§ **Problem requirements**:
The required answer is a copy of each line in the entries below that includes "down".

§ **Input for this task**:
· · · · ·

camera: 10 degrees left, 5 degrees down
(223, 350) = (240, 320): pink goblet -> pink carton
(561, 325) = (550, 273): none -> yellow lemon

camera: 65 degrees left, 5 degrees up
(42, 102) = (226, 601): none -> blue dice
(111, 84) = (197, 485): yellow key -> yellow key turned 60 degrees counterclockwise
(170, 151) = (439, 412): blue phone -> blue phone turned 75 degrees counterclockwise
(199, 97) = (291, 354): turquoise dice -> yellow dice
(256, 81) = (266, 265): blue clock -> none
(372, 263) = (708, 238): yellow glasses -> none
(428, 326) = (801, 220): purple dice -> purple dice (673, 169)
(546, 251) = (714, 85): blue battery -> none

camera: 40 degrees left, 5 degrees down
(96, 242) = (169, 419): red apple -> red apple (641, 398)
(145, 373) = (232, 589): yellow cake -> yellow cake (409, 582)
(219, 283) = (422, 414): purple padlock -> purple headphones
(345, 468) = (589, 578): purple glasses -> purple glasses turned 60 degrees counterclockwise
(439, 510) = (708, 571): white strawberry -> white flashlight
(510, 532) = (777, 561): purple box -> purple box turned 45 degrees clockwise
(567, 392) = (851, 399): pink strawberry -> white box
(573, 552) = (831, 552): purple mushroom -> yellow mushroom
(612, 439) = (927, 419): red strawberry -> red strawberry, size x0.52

· · · · ·

§ **Exercise output**:
camera: 10 degrees left, 5 degrees down
camera: 40 degrees left, 5 degrees down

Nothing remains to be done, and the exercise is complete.